══ WORKING DATA

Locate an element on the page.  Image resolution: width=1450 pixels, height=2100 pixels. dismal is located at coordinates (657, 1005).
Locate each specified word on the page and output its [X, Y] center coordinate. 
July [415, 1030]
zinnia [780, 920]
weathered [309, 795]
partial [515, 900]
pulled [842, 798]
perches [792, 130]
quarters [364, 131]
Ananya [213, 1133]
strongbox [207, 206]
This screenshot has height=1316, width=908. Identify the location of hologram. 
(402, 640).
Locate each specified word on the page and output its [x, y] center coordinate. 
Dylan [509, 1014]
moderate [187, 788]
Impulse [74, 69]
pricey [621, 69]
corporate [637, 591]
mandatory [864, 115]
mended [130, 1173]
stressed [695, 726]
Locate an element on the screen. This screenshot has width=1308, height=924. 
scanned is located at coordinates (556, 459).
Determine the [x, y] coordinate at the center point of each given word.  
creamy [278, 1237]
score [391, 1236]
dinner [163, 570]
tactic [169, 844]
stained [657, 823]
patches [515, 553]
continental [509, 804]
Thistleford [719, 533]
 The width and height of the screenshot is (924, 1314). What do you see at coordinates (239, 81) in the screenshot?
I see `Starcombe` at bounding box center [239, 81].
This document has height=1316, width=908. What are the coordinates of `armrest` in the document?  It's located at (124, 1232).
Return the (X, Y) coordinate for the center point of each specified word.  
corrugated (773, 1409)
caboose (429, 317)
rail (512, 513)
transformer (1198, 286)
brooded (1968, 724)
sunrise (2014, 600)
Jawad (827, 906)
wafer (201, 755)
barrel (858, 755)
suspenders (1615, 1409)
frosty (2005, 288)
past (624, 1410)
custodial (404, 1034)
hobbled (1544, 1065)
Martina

════

:: TASK DETAILS ::
Reproduce all the records above, replacing every occurrence of "specified word" with "listed word" and leaving everything else unchanged.

:: EXPECTED OUTPUT ::
Locate an element on the page.  Image resolution: width=1450 pixels, height=2100 pixels. dismal is located at coordinates (657, 1005).
Locate each listed word on the page and output its [X, Y] center coordinate. 
July [415, 1030]
zinnia [780, 920]
weathered [309, 795]
partial [515, 900]
pulled [842, 798]
perches [792, 130]
quarters [364, 131]
Ananya [213, 1133]
strongbox [207, 206]
This screenshot has height=1316, width=908. Identify the location of hologram. 
(402, 640).
Locate each listed word on the page and output its [x, y] center coordinate. 
Dylan [509, 1014]
moderate [187, 788]
Impulse [74, 69]
pricey [621, 69]
corporate [637, 591]
mandatory [864, 115]
mended [130, 1173]
stressed [695, 726]
Locate an element on the screen. This screenshot has width=1308, height=924. 
scanned is located at coordinates (556, 459).
Determine the [x, y] coordinate at the center point of each given word.  
creamy [278, 1237]
score [391, 1236]
dinner [163, 570]
tactic [169, 844]
stained [657, 823]
patches [515, 553]
continental [509, 804]
Thistleford [719, 533]
 The width and height of the screenshot is (924, 1314). What do you see at coordinates (239, 81) in the screenshot?
I see `Starcombe` at bounding box center [239, 81].
This document has height=1316, width=908. What are the coordinates of `armrest` in the document?  It's located at (124, 1232).
Return the (X, Y) coordinate for the center point of each listed word.  
corrugated (773, 1409)
caboose (429, 317)
rail (512, 513)
transformer (1198, 286)
brooded (1968, 724)
sunrise (2014, 600)
Jawad (827, 906)
wafer (201, 755)
barrel (858, 755)
suspenders (1615, 1409)
frosty (2005, 288)
past (624, 1410)
custodial (404, 1034)
hobbled (1544, 1065)
Martina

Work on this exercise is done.